[Colored object counts]
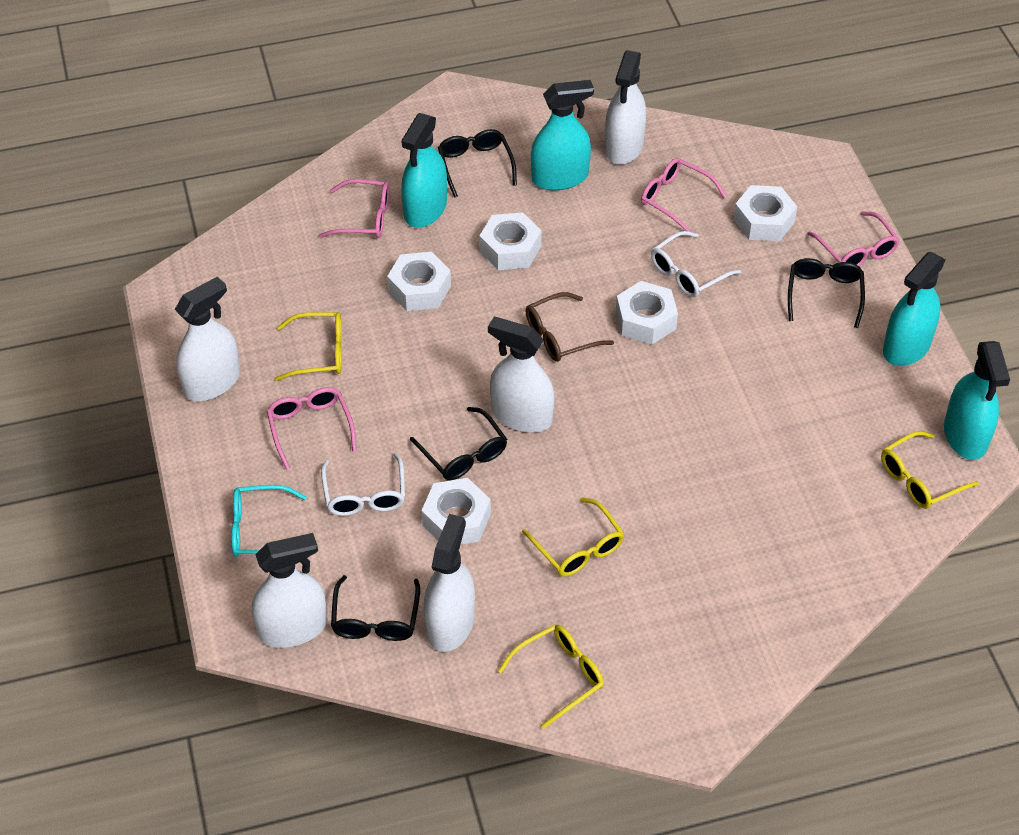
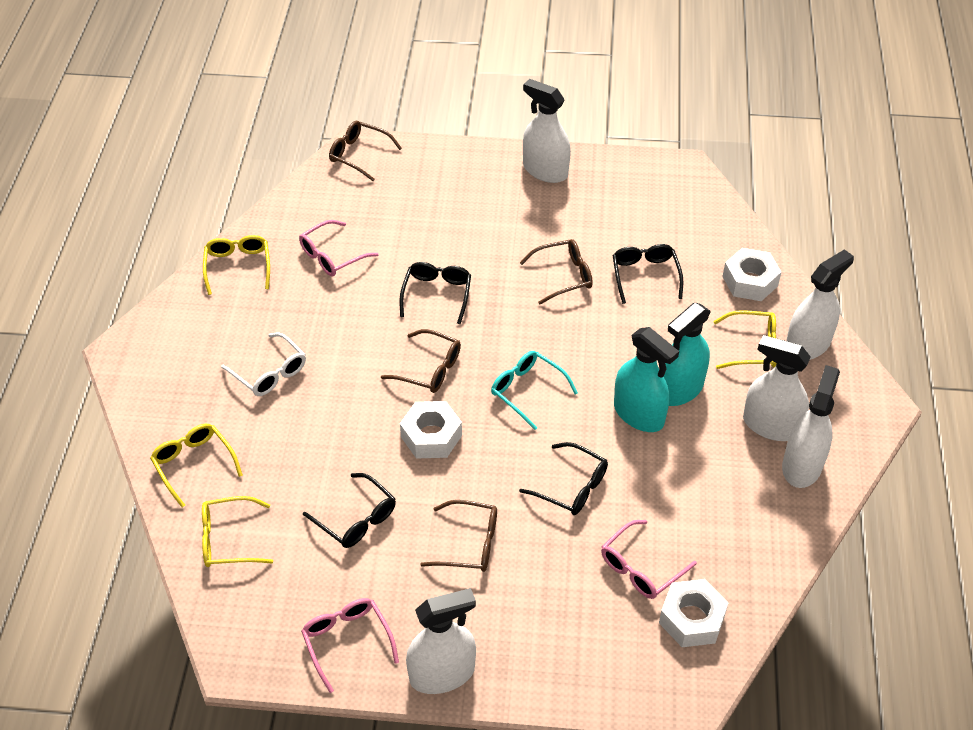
brown glasses: 1 -> 4
pink glasses: 4 -> 3
turquoise spray bottle: 4 -> 2
white glasses: 2 -> 1
white nut: 5 -> 3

_Directions_. Nothing but a number should be given: the count of lines in the entries that contain the word "glasses".

_Solution to this exercise_. 3